Please count, in the material below, each line containing "hammer", and report only the number.

---+---

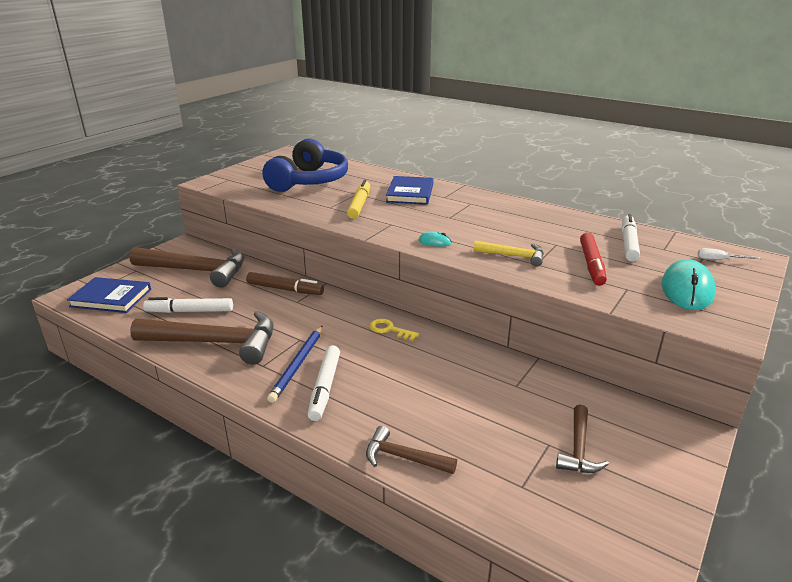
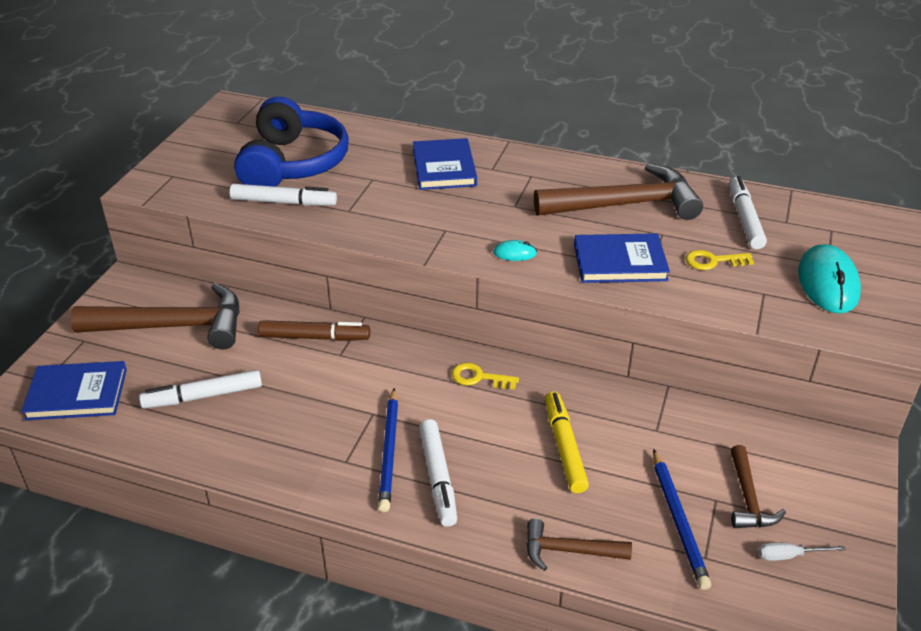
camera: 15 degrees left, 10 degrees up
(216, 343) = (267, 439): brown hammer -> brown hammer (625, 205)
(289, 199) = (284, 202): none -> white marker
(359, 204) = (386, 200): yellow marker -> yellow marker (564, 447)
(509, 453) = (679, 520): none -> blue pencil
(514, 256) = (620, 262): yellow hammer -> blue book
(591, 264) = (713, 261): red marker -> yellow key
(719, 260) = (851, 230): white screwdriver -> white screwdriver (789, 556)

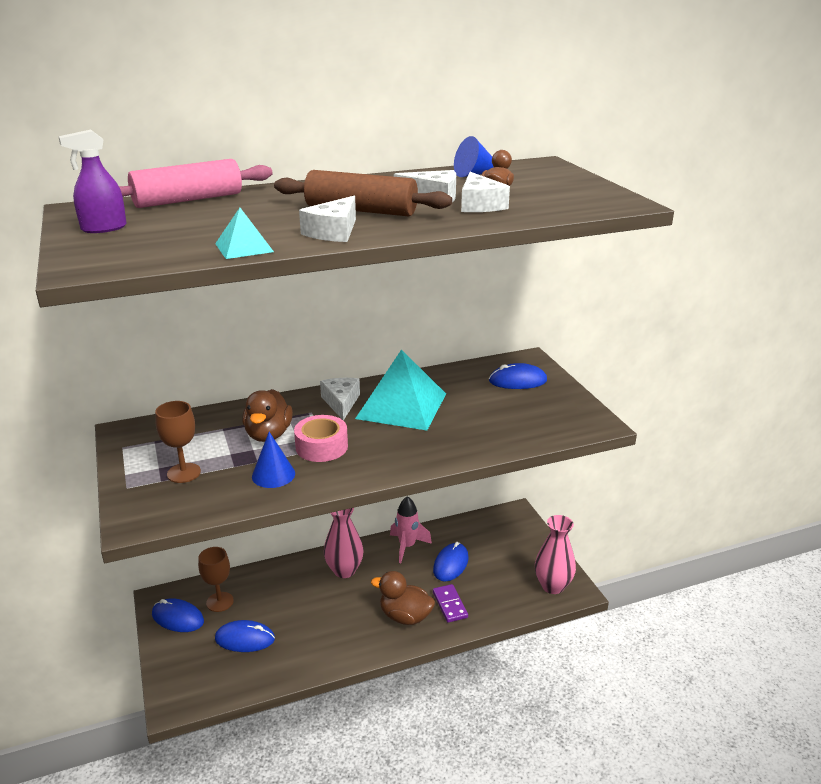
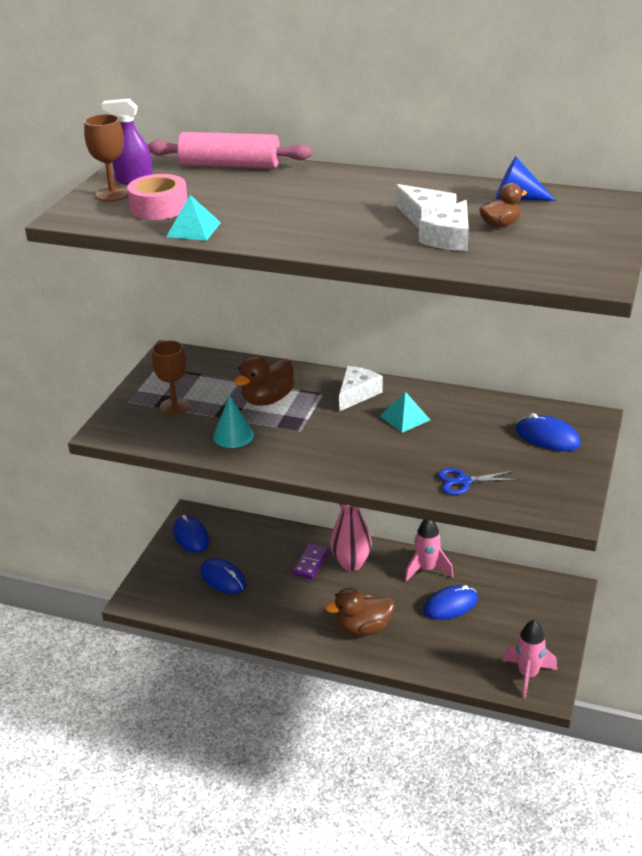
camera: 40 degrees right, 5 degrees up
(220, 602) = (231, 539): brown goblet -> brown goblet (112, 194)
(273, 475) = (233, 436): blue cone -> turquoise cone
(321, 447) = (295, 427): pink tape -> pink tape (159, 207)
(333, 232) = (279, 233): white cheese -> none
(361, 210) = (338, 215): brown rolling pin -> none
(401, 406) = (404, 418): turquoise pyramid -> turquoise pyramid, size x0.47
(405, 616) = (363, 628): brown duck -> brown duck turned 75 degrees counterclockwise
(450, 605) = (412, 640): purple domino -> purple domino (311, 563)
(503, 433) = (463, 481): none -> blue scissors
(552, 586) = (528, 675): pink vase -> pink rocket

---+---

• Solution to the exercise: 2